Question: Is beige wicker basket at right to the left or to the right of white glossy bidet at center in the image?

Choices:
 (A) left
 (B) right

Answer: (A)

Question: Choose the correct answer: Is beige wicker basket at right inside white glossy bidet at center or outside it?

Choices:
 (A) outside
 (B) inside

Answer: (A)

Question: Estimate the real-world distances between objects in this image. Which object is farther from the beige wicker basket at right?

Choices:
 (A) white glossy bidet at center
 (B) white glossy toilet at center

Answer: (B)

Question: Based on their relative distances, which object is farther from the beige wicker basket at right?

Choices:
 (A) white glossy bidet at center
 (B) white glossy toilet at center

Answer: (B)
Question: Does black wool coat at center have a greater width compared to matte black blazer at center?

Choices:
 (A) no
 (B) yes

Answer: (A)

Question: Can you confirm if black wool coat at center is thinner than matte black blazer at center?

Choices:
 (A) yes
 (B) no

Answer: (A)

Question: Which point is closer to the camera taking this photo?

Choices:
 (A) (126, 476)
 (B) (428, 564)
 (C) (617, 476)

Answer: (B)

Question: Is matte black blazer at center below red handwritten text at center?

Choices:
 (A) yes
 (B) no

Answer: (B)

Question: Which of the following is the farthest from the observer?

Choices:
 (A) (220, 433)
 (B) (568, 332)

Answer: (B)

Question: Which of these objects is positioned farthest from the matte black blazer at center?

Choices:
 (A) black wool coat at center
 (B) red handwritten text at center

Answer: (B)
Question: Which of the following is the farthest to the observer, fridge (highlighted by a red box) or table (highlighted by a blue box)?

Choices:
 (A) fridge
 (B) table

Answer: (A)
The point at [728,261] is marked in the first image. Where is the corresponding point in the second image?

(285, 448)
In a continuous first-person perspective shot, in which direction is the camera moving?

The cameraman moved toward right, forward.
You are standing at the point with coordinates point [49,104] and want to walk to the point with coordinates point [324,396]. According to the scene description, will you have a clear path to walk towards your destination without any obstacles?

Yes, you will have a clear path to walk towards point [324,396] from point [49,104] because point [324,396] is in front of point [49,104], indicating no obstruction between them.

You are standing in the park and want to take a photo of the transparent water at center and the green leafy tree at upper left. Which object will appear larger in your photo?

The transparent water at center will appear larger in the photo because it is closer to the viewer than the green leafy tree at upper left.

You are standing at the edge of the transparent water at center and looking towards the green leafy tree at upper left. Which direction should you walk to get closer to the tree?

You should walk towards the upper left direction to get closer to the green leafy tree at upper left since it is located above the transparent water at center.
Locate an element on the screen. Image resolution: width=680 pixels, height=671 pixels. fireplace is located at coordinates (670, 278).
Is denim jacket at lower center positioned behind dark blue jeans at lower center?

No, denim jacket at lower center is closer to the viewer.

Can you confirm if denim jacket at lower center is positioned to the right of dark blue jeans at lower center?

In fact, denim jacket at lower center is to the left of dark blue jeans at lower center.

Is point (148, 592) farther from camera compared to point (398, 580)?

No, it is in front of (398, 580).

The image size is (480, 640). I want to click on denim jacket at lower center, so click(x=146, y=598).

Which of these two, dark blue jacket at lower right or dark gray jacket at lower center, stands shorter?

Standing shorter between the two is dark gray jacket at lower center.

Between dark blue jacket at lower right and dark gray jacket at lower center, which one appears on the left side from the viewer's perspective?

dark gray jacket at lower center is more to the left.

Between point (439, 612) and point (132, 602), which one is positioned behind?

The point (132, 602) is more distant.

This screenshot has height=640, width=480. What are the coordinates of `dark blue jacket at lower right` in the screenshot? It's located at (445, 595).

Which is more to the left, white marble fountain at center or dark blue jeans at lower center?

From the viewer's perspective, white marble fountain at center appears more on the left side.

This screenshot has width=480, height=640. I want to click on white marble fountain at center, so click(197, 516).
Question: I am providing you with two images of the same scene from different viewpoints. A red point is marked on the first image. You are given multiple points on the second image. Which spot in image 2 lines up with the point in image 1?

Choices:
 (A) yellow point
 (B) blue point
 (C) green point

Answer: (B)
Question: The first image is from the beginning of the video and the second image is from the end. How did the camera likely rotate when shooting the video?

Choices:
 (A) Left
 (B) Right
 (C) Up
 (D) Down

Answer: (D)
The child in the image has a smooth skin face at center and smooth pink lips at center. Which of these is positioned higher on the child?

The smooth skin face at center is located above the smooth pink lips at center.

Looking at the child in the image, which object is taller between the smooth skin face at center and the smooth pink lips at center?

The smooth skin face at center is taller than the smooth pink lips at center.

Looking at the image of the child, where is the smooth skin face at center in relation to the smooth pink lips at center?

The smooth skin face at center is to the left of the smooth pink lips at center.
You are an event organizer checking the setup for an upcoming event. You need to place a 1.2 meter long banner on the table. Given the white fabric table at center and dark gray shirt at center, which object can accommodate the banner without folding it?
=======
▸ Enunciado da tarefa
Atualize os dados acima, substituindo "beige wicker basket" por "brown wicker basket" em todos eles e mantendo o restante inalterado.

▸ Solução da tarefa
Question: Is brown wicker basket at right to the left or to the right of white glossy bidet at center in the image?

Choices:
 (A) left
 (B) right

Answer: (A)

Question: Choose the correct answer: Is brown wicker basket at right inside white glossy bidet at center or outside it?

Choices:
 (A) outside
 (B) inside

Answer: (A)

Question: Estimate the real-world distances between objects in this image. Which object is farther from the brown wicker basket at right?

Choices:
 (A) white glossy bidet at center
 (B) white glossy toilet at center

Answer: (B)

Question: Based on their relative distances, which object is farther from the brown wicker basket at right?

Choices:
 (A) white glossy bidet at center
 (B) white glossy toilet at center

Answer: (B)
Question: Does black wool coat at center have a greater width compared to matte black blazer at center?

Choices:
 (A) no
 (B) yes

Answer: (A)

Question: Can you confirm if black wool coat at center is thinner than matte black blazer at center?

Choices:
 (A) yes
 (B) no

Answer: (A)

Question: Which point is closer to the camera taking this photo?

Choices:
 (A) (126, 476)
 (B) (428, 564)
 (C) (617, 476)

Answer: (B)

Question: Is matte black blazer at center below red handwritten text at center?

Choices:
 (A) yes
 (B) no

Answer: (B)

Question: Which of the following is the farthest from the observer?

Choices:
 (A) (220, 433)
 (B) (568, 332)

Answer: (B)

Question: Which of these objects is positioned farthest from the matte black blazer at center?

Choices:
 (A) black wool coat at center
 (B) red handwritten text at center

Answer: (B)
Question: Which of the following is the farthest to the observer, fridge (highlighted by a red box) or table (highlighted by a blue box)?

Choices:
 (A) fridge
 (B) table

Answer: (A)
The point at [728,261] is marked in the first image. Where is the corresponding point in the second image?

(285, 448)
In a continuous first-person perspective shot, in which direction is the camera moving?

The cameraman moved toward right, forward.
You are standing at the point with coordinates point [49,104] and want to walk to the point with coordinates point [324,396]. According to the scene description, will you have a clear path to walk towards your destination without any obstacles?

Yes, you will have a clear path to walk towards point [324,396] from point [49,104] because point [324,396] is in front of point [49,104], indicating no obstruction between them.

You are standing in the park and want to take a photo of the transparent water at center and the green leafy tree at upper left. Which object will appear larger in your photo?

The transparent water at center will appear larger in the photo because it is closer to the viewer than the green leafy tree at upper left.

You are standing at the edge of the transparent water at center and looking towards the green leafy tree at upper left. Which direction should you walk to get closer to the tree?

You should walk towards the upper left direction to get closer to the green leafy tree at upper left since it is located above the transparent water at center.
Locate an element on the screen. Image resolution: width=680 pixels, height=671 pixels. fireplace is located at coordinates (670, 278).
Is denim jacket at lower center positioned behind dark blue jeans at lower center?

No, denim jacket at lower center is closer to the viewer.

Can you confirm if denim jacket at lower center is positioned to the right of dark blue jeans at lower center?

In fact, denim jacket at lower center is to the left of dark blue jeans at lower center.

Is point (148, 592) farther from camera compared to point (398, 580)?

No, it is in front of (398, 580).

The image size is (480, 640). I want to click on denim jacket at lower center, so click(x=146, y=598).

Which of these two, dark blue jacket at lower right or dark gray jacket at lower center, stands shorter?

Standing shorter between the two is dark gray jacket at lower center.

Between dark blue jacket at lower right and dark gray jacket at lower center, which one appears on the left side from the viewer's perspective?

dark gray jacket at lower center is more to the left.

Between point (439, 612) and point (132, 602), which one is positioned behind?

The point (132, 602) is more distant.

This screenshot has height=640, width=480. What are the coordinates of `dark blue jacket at lower right` in the screenshot? It's located at (445, 595).

Which is more to the left, white marble fountain at center or dark blue jeans at lower center?

From the viewer's perspective, white marble fountain at center appears more on the left side.

This screenshot has width=480, height=640. I want to click on white marble fountain at center, so click(197, 516).
Question: I am providing you with two images of the same scene from different viewpoints. A red point is marked on the first image. You are given multiple points on the second image. Which spot in image 2 lines up with the point in image 1?

Choices:
 (A) yellow point
 (B) blue point
 (C) green point

Answer: (B)
Question: The first image is from the beginning of the video and the second image is from the end. How did the camera likely rotate when shooting the video?

Choices:
 (A) Left
 (B) Right
 (C) Up
 (D) Down

Answer: (D)
The child in the image has a smooth skin face at center and smooth pink lips at center. Which of these is positioned higher on the child?

The smooth skin face at center is located above the smooth pink lips at center.

Looking at the child in the image, which object is taller between the smooth skin face at center and the smooth pink lips at center?

The smooth skin face at center is taller than the smooth pink lips at center.

Looking at the image of the child, where is the smooth skin face at center in relation to the smooth pink lips at center?

The smooth skin face at center is to the left of the smooth pink lips at center.
You are an event organizer checking the setup for an upcoming event. You need to place a 1.2 meter long banner on the table. Given the white fabric table at center and dark gray shirt at center, which object can accommodate the banner without folding it?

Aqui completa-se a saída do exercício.